Data supplied START

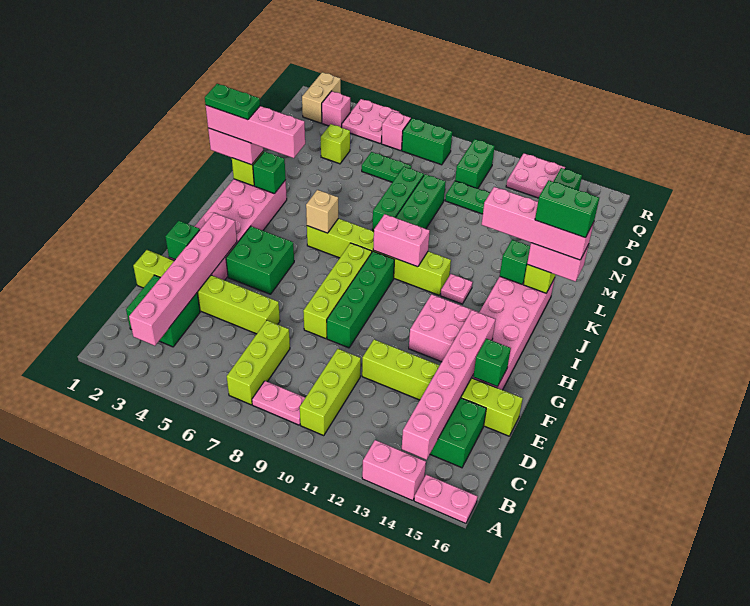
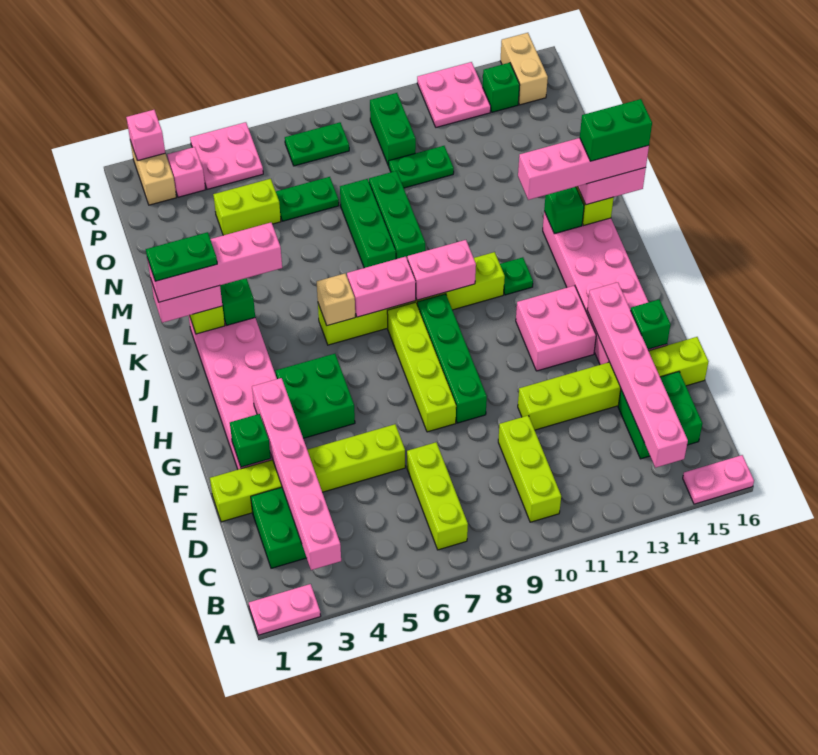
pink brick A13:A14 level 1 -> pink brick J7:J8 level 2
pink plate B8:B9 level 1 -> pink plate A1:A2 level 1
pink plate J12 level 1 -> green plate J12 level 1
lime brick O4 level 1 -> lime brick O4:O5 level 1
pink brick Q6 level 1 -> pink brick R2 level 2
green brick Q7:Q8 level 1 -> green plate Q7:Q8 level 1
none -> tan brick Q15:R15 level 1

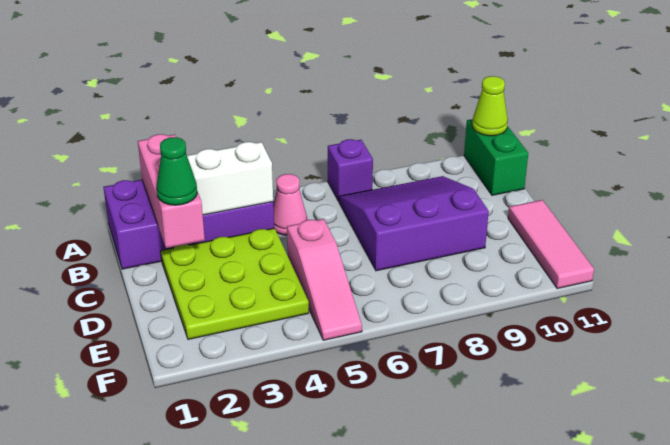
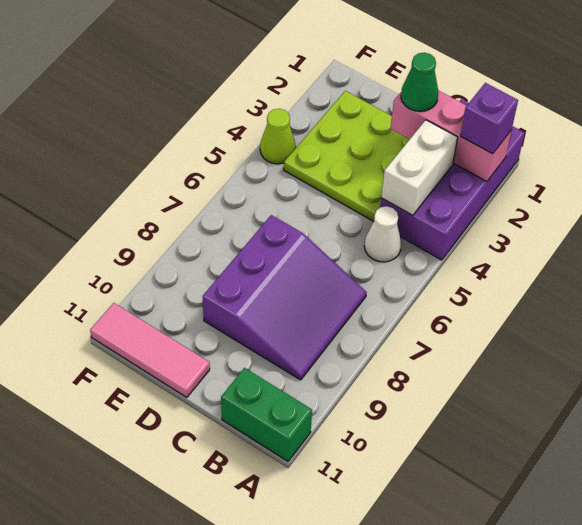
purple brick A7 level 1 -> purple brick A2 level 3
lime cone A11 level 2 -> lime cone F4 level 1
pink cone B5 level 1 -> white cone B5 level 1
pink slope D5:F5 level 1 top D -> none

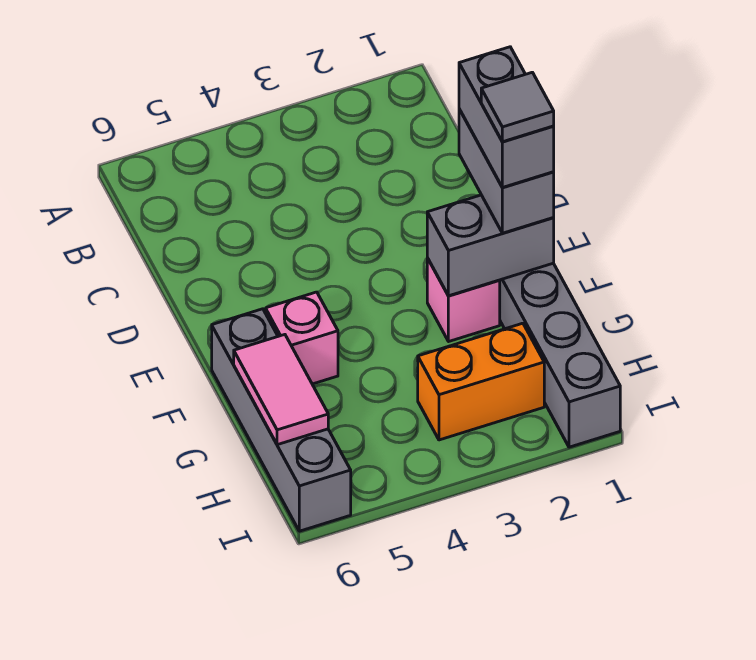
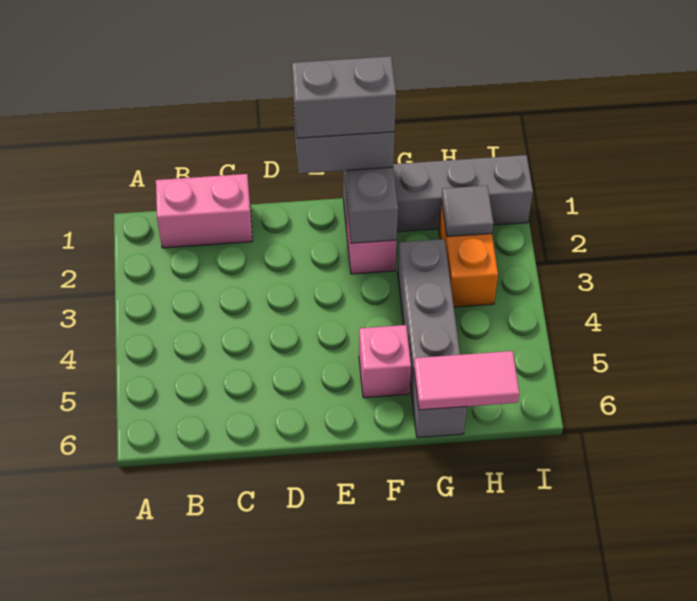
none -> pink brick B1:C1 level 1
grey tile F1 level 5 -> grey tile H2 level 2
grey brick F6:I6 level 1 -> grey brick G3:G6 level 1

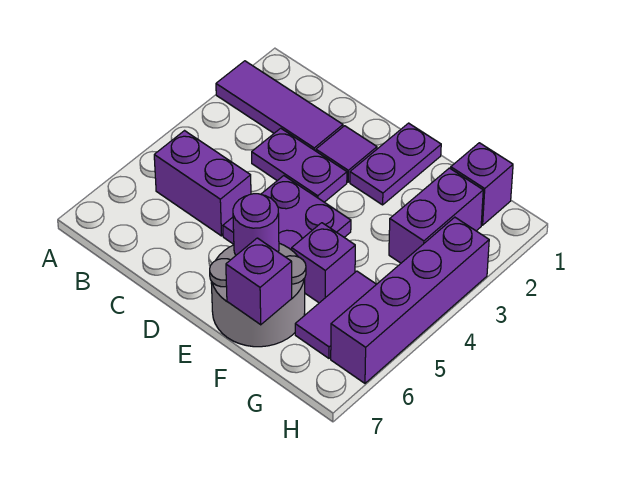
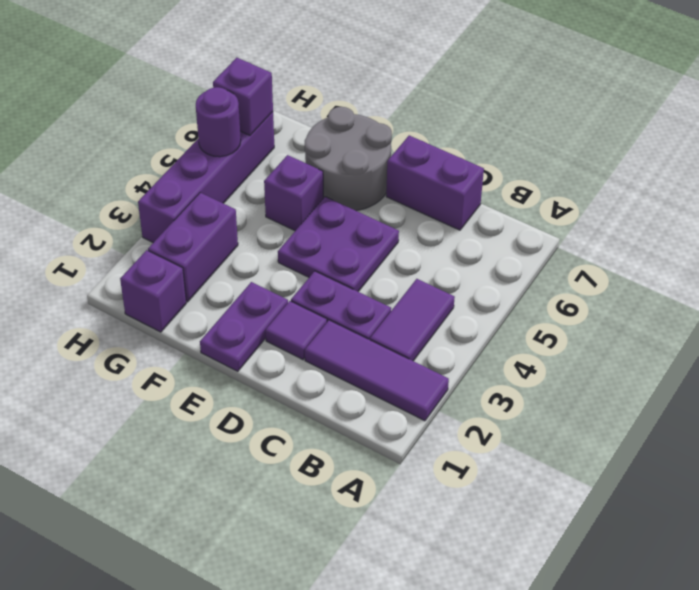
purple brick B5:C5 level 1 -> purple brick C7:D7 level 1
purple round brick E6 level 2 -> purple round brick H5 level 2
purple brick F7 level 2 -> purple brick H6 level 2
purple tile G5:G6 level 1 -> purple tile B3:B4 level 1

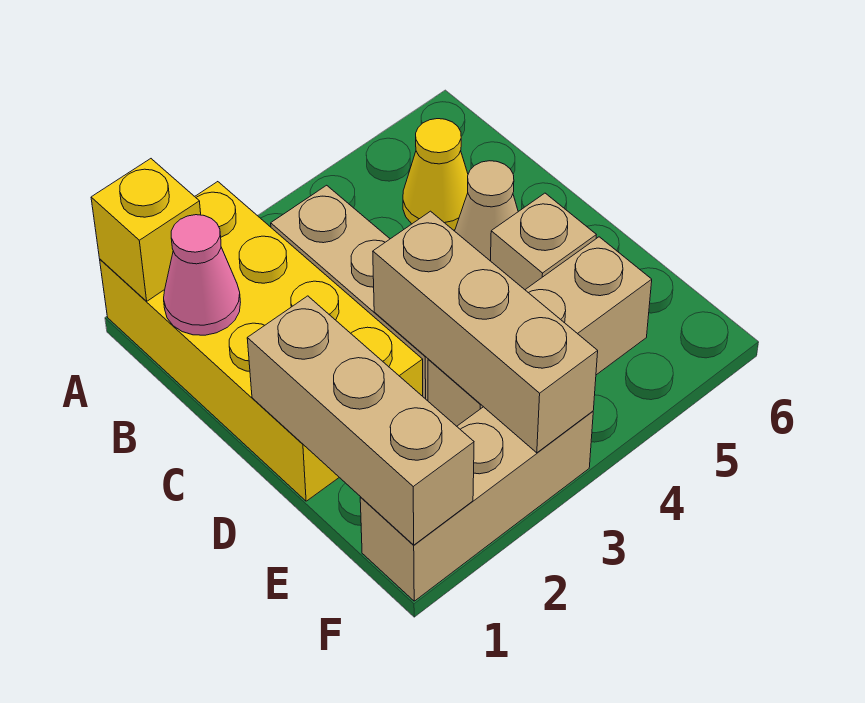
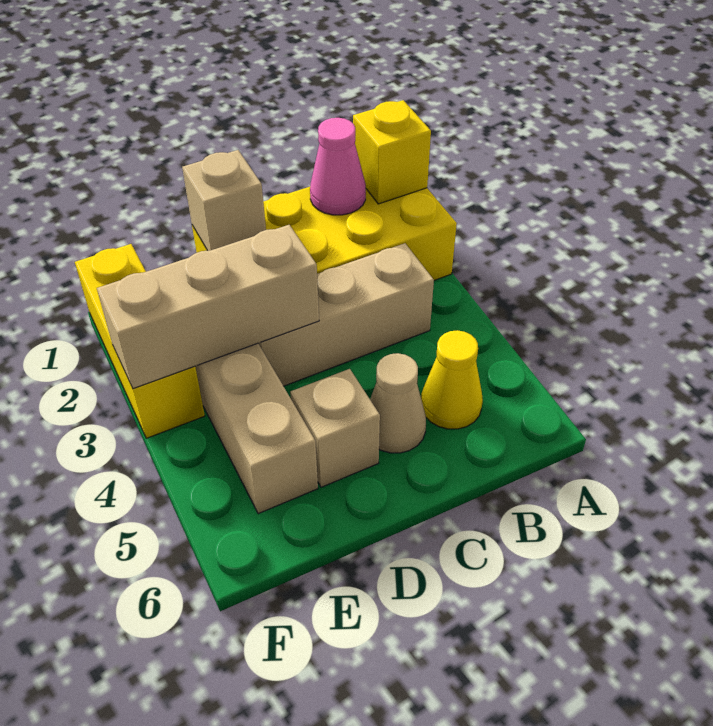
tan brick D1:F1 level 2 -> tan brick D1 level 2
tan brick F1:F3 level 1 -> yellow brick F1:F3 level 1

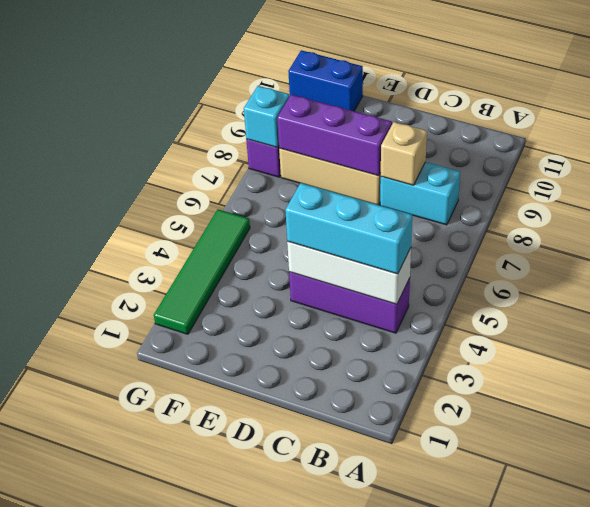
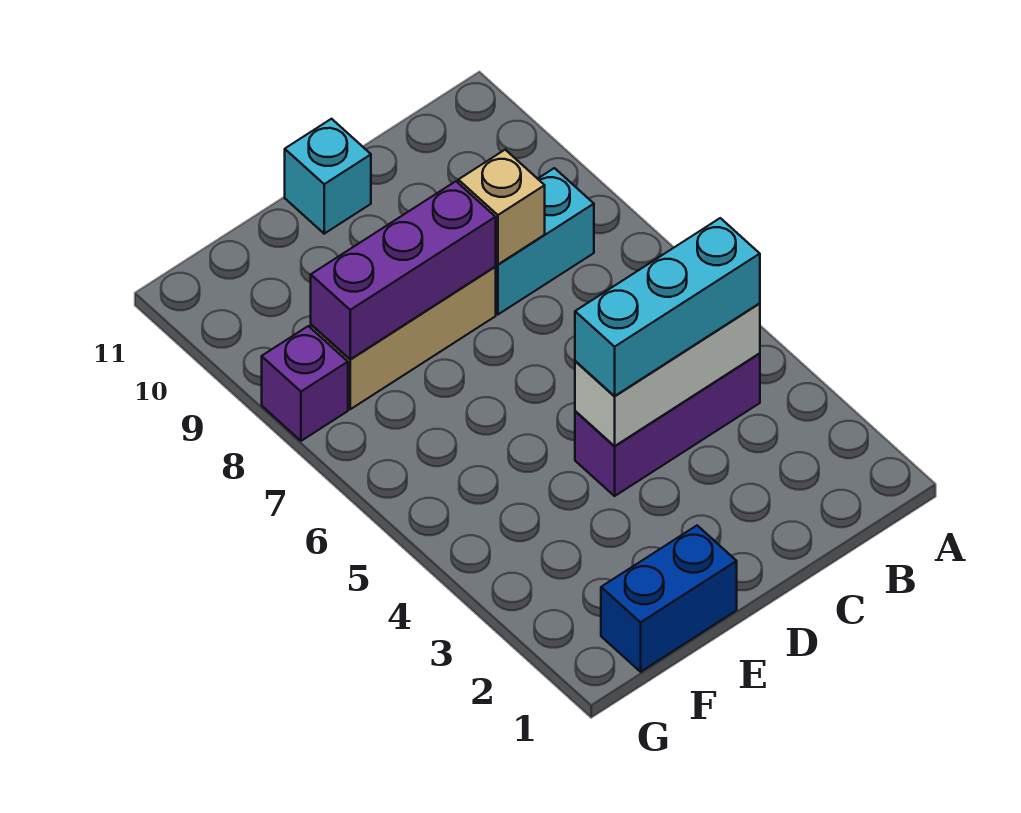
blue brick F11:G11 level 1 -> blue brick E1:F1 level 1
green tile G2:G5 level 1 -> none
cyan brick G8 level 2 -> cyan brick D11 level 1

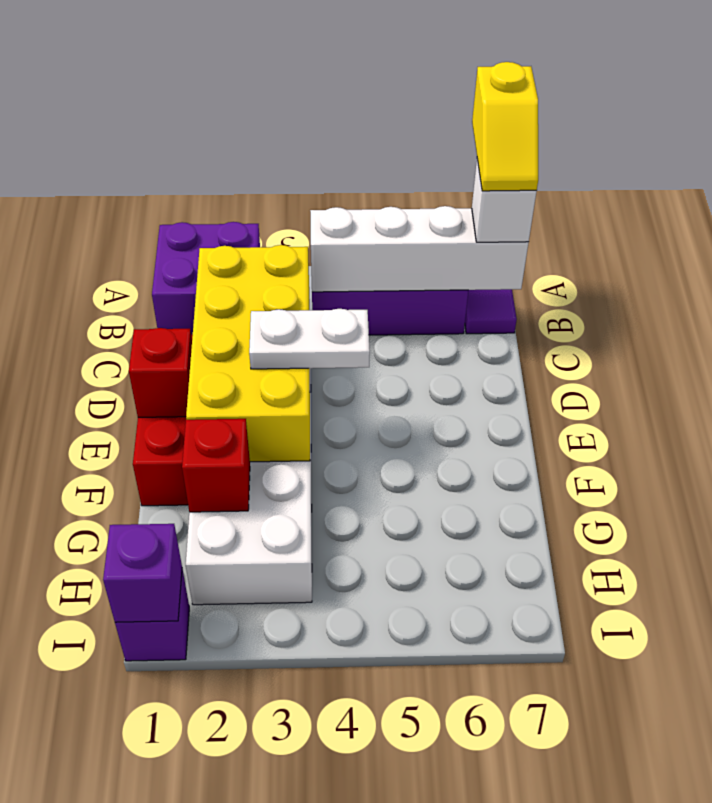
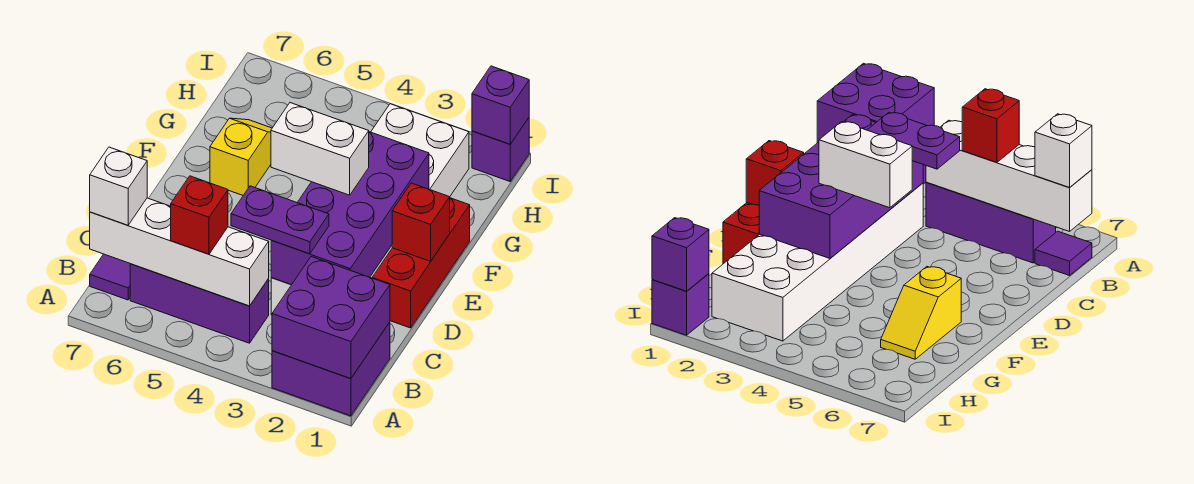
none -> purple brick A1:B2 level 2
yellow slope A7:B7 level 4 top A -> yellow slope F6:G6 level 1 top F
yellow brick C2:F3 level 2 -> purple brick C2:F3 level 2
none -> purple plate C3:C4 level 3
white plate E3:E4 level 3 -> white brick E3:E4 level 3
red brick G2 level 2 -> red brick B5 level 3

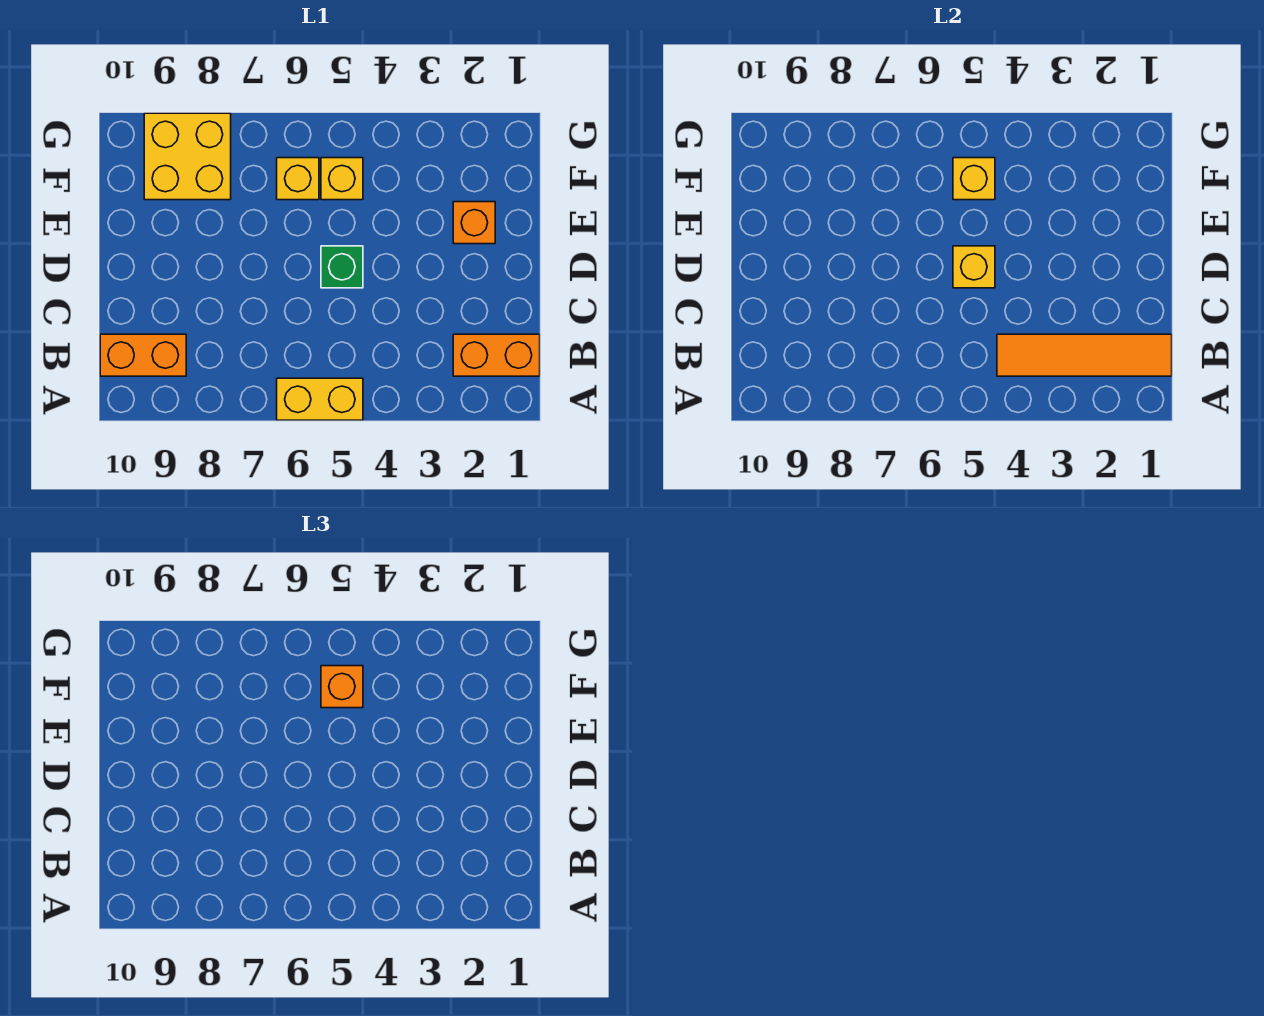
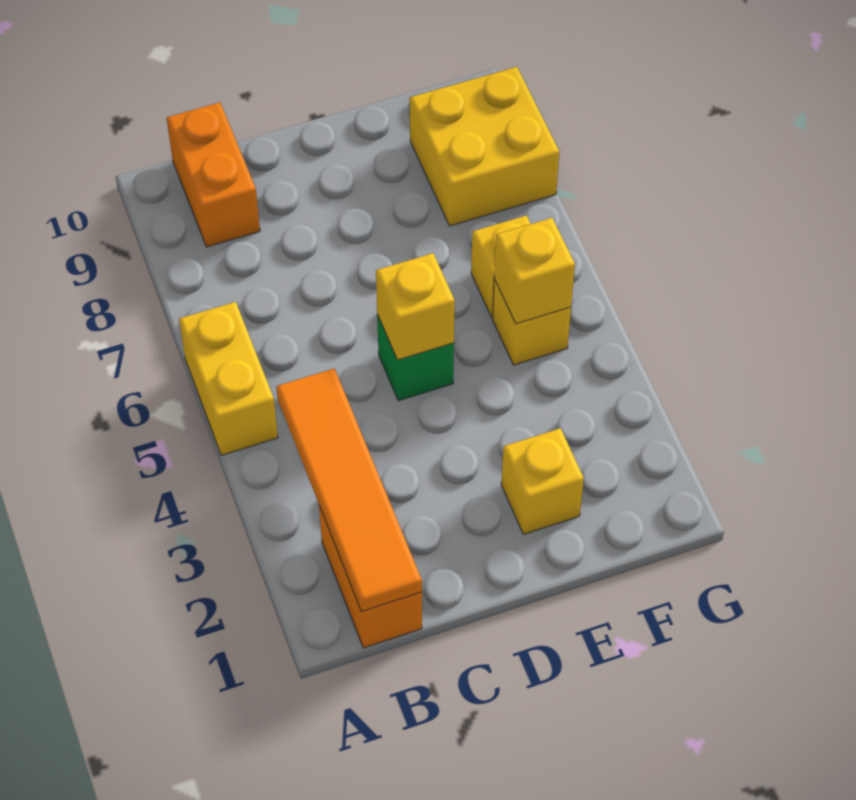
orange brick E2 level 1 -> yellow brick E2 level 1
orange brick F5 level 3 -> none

Data supplied END

What you should do: If a line of the data contains the word "orange", count it; say how many such lines there are and nothing else.

Result: 2